For the word "orange", state the number of lines in the data that contain it, and nothing else.
··········
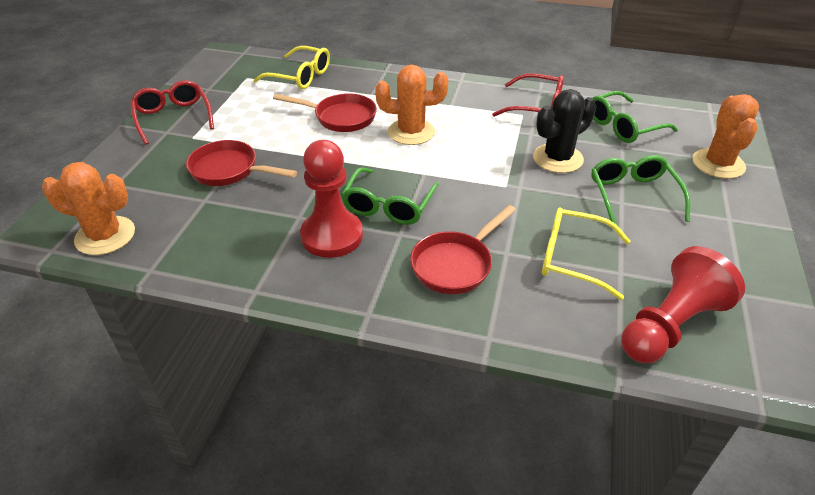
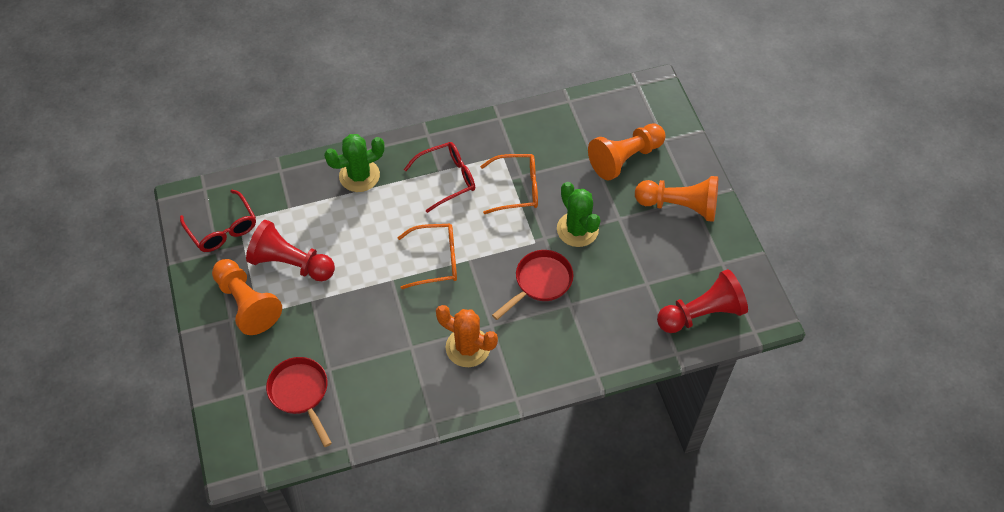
black cactus: 1 -> 0
green cactus: 0 -> 2
green glasses: 3 -> 0
orange cactus: 3 -> 1
orange glasses: 0 -> 2
orange pawn: 0 -> 3
red pan: 3 -> 2
yellow glasses: 2 -> 0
··········
Answer for the task
3